Data records:
####################
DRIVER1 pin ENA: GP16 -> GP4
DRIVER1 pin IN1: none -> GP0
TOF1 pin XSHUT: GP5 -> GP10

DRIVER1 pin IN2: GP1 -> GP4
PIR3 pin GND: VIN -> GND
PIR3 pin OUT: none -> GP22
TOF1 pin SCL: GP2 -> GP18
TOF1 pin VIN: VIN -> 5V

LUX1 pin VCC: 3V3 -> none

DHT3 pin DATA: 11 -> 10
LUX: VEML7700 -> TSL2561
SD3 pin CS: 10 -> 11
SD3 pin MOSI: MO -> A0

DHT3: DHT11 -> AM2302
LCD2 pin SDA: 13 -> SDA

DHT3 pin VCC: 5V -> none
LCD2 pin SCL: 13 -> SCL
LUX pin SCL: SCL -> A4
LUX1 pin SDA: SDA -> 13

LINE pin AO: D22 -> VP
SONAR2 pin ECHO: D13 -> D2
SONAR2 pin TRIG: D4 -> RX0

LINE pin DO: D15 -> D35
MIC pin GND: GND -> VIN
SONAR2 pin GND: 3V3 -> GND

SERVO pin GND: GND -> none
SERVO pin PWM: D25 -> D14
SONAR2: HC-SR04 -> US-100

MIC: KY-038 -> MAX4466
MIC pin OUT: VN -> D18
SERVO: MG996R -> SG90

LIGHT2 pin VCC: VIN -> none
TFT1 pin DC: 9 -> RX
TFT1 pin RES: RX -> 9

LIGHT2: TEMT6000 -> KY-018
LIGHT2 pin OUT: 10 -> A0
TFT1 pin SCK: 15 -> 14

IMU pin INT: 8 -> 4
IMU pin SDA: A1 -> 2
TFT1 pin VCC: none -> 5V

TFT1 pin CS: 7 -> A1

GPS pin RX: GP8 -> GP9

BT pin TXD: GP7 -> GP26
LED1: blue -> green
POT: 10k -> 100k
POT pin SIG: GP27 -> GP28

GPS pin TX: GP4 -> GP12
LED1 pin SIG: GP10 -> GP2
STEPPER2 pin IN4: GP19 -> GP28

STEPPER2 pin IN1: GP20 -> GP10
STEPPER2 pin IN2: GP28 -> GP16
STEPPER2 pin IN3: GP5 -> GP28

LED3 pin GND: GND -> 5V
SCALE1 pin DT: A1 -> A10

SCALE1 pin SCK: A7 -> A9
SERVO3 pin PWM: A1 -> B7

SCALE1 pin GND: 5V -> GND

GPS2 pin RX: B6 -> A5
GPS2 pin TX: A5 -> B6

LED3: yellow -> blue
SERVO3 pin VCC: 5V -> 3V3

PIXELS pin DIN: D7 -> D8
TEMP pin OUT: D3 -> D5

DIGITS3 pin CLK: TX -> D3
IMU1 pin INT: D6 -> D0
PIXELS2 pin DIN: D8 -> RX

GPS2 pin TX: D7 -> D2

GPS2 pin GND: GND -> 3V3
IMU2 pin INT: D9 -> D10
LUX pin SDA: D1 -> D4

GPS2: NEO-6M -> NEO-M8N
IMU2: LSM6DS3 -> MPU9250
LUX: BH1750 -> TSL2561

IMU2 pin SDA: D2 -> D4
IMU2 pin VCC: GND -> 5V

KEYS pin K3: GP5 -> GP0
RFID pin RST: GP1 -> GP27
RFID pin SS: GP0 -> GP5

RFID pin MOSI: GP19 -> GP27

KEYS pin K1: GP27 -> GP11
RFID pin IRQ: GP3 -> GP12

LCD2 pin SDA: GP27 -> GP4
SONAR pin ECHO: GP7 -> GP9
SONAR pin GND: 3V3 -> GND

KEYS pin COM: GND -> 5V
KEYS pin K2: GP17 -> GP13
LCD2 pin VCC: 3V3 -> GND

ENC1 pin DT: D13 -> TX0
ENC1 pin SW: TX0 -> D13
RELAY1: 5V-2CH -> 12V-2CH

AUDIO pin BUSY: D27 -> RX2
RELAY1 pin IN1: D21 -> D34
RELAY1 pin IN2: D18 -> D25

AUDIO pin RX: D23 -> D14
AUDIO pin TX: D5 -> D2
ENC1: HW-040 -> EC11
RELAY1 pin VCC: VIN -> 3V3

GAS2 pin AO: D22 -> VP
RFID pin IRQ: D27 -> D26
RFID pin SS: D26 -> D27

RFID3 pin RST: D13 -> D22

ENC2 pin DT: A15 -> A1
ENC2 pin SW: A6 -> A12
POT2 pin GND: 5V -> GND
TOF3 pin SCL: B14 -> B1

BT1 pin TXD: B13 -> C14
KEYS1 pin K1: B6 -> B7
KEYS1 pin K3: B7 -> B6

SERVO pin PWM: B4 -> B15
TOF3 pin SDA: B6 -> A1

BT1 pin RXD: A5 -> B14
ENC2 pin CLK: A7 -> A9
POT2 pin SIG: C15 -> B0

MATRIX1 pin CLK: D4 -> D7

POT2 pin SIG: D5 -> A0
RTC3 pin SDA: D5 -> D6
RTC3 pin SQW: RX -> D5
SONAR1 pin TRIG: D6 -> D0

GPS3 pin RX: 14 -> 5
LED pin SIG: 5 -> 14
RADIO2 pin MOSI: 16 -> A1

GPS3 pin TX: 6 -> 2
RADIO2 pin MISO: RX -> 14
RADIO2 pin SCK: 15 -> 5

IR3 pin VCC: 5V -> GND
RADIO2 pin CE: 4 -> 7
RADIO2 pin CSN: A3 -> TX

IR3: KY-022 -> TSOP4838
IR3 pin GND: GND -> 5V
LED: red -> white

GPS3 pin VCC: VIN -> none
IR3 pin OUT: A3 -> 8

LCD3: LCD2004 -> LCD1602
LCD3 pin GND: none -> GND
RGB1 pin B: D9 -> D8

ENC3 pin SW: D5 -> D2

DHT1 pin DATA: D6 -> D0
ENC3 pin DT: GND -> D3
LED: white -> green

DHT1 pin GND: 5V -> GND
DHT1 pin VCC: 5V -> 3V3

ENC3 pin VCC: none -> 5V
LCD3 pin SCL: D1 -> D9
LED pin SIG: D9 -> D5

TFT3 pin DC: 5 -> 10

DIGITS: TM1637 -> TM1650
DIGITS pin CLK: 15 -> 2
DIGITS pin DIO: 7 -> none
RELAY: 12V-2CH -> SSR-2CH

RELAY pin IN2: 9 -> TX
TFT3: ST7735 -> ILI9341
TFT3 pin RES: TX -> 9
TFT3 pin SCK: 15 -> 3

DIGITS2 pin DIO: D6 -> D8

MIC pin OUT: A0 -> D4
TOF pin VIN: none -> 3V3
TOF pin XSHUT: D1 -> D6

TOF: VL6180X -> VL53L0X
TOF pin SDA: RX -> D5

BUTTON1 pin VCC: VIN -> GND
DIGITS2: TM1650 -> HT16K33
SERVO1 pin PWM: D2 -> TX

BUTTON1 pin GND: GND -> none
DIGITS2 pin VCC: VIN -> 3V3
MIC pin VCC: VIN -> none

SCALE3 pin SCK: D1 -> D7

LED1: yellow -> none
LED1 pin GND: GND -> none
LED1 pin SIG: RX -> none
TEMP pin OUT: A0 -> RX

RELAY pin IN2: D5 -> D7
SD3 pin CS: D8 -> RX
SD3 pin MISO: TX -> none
####################
Exercise objective: Return every record, word for word.

Exercise output:
DRIVER1 pin ENA: GP16 -> GP4
DRIVER1 pin IN1: none -> GP0
TOF1 pin XSHUT: GP5 -> GP10

DRIVER1 pin IN2: GP1 -> GP4
PIR3 pin GND: VIN -> GND
PIR3 pin OUT: none -> GP22
TOF1 pin SCL: GP2 -> GP18
TOF1 pin VIN: VIN -> 5V

LUX1 pin VCC: 3V3 -> none

DHT3 pin DATA: 11 -> 10
LUX: VEML7700 -> TSL2561
SD3 pin CS: 10 -> 11
SD3 pin MOSI: MO -> A0

DHT3: DHT11 -> AM2302
LCD2 pin SDA: 13 -> SDA

DHT3 pin VCC: 5V -> none
LCD2 pin SCL: 13 -> SCL
LUX pin SCL: SCL -> A4
LUX1 pin SDA: SDA -> 13

LINE pin AO: D22 -> VP
SONAR2 pin ECHO: D13 -> D2
SONAR2 pin TRIG: D4 -> RX0

LINE pin DO: D15 -> D35
MIC pin GND: GND -> VIN
SONAR2 pin GND: 3V3 -> GND

SERVO pin GND: GND -> none
SERVO pin PWM: D25 -> D14
SONAR2: HC-SR04 -> US-100

MIC: KY-038 -> MAX4466
MIC pin OUT: VN -> D18
SERVO: MG996R -> SG90

LIGHT2 pin VCC: VIN -> none
TFT1 pin DC: 9 -> RX
TFT1 pin RES: RX -> 9

LIGHT2: TEMT6000 -> KY-018
LIGHT2 pin OUT: 10 -> A0
TFT1 pin SCK: 15 -> 14

IMU pin INT: 8 -> 4
IMU pin SDA: A1 -> 2
TFT1 pin VCC: none -> 5V

TFT1 pin CS: 7 -> A1

GPS pin RX: GP8 -> GP9

BT pin TXD: GP7 -> GP26
LED1: blue -> green
POT: 10k -> 100k
POT pin SIG: GP27 -> GP28

GPS pin TX: GP4 -> GP12
LED1 pin SIG: GP10 -> GP2
STEPPER2 pin IN4: GP19 -> GP28

STEPPER2 pin IN1: GP20 -> GP10
STEPPER2 pin IN2: GP28 -> GP16
STEPPER2 pin IN3: GP5 -> GP28

LED3 pin GND: GND -> 5V
SCALE1 pin DT: A1 -> A10

SCALE1 pin SCK: A7 -> A9
SERVO3 pin PWM: A1 -> B7

SCALE1 pin GND: 5V -> GND

GPS2 pin RX: B6 -> A5
GPS2 pin TX: A5 -> B6

LED3: yellow -> blue
SERVO3 pin VCC: 5V -> 3V3

PIXELS pin DIN: D7 -> D8
TEMP pin OUT: D3 -> D5

DIGITS3 pin CLK: TX -> D3
IMU1 pin INT: D6 -> D0
PIXELS2 pin DIN: D8 -> RX

GPS2 pin TX: D7 -> D2

GPS2 pin GND: GND -> 3V3
IMU2 pin INT: D9 -> D10
LUX pin SDA: D1 -> D4

GPS2: NEO-6M -> NEO-M8N
IMU2: LSM6DS3 -> MPU9250
LUX: BH1750 -> TSL2561

IMU2 pin SDA: D2 -> D4
IMU2 pin VCC: GND -> 5V

KEYS pin K3: GP5 -> GP0
RFID pin RST: GP1 -> GP27
RFID pin SS: GP0 -> GP5

RFID pin MOSI: GP19 -> GP27

KEYS pin K1: GP27 -> GP11
RFID pin IRQ: GP3 -> GP12

LCD2 pin SDA: GP27 -> GP4
SONAR pin ECHO: GP7 -> GP9
SONAR pin GND: 3V3 -> GND

KEYS pin COM: GND -> 5V
KEYS pin K2: GP17 -> GP13
LCD2 pin VCC: 3V3 -> GND

ENC1 pin DT: D13 -> TX0
ENC1 pin SW: TX0 -> D13
RELAY1: 5V-2CH -> 12V-2CH

AUDIO pin BUSY: D27 -> RX2
RELAY1 pin IN1: D21 -> D34
RELAY1 pin IN2: D18 -> D25

AUDIO pin RX: D23 -> D14
AUDIO pin TX: D5 -> D2
ENC1: HW-040 -> EC11
RELAY1 pin VCC: VIN -> 3V3

GAS2 pin AO: D22 -> VP
RFID pin IRQ: D27 -> D26
RFID pin SS: D26 -> D27

RFID3 pin RST: D13 -> D22

ENC2 pin DT: A15 -> A1
ENC2 pin SW: A6 -> A12
POT2 pin GND: 5V -> GND
TOF3 pin SCL: B14 -> B1

BT1 pin TXD: B13 -> C14
KEYS1 pin K1: B6 -> B7
KEYS1 pin K3: B7 -> B6

SERVO pin PWM: B4 -> B15
TOF3 pin SDA: B6 -> A1

BT1 pin RXD: A5 -> B14
ENC2 pin CLK: A7 -> A9
POT2 pin SIG: C15 -> B0

MATRIX1 pin CLK: D4 -> D7

POT2 pin SIG: D5 -> A0
RTC3 pin SDA: D5 -> D6
RTC3 pin SQW: RX -> D5
SONAR1 pin TRIG: D6 -> D0

GPS3 pin RX: 14 -> 5
LED pin SIG: 5 -> 14
RADIO2 pin MOSI: 16 -> A1

GPS3 pin TX: 6 -> 2
RADIO2 pin MISO: RX -> 14
RADIO2 pin SCK: 15 -> 5

IR3 pin VCC: 5V -> GND
RADIO2 pin CE: 4 -> 7
RADIO2 pin CSN: A3 -> TX

IR3: KY-022 -> TSOP4838
IR3 pin GND: GND -> 5V
LED: red -> white

GPS3 pin VCC: VIN -> none
IR3 pin OUT: A3 -> 8

LCD3: LCD2004 -> LCD1602
LCD3 pin GND: none -> GND
RGB1 pin B: D9 -> D8

ENC3 pin SW: D5 -> D2

DHT1 pin DATA: D6 -> D0
ENC3 pin DT: GND -> D3
LED: white -> green

DHT1 pin GND: 5V -> GND
DHT1 pin VCC: 5V -> 3V3

ENC3 pin VCC: none -> 5V
LCD3 pin SCL: D1 -> D9
LED pin SIG: D9 -> D5

TFT3 pin DC: 5 -> 10

DIGITS: TM1637 -> TM1650
DIGITS pin CLK: 15 -> 2
DIGITS pin DIO: 7 -> none
RELAY: 12V-2CH -> SSR-2CH

RELAY pin IN2: 9 -> TX
TFT3: ST7735 -> ILI9341
TFT3 pin RES: TX -> 9
TFT3 pin SCK: 15 -> 3

DIGITS2 pin DIO: D6 -> D8

MIC pin OUT: A0 -> D4
TOF pin VIN: none -> 3V3
TOF pin XSHUT: D1 -> D6

TOF: VL6180X -> VL53L0X
TOF pin SDA: RX -> D5

BUTTON1 pin VCC: VIN -> GND
DIGITS2: TM1650 -> HT16K33
SERVO1 pin PWM: D2 -> TX

BUTTON1 pin GND: GND -> none
DIGITS2 pin VCC: VIN -> 3V3
MIC pin VCC: VIN -> none

SCALE3 pin SCK: D1 -> D7

LED1: yellow -> none
LED1 pin GND: GND -> none
LED1 pin SIG: RX -> none
TEMP pin OUT: A0 -> RX

RELAY pin IN2: D5 -> D7
SD3 pin CS: D8 -> RX
SD3 pin MISO: TX -> none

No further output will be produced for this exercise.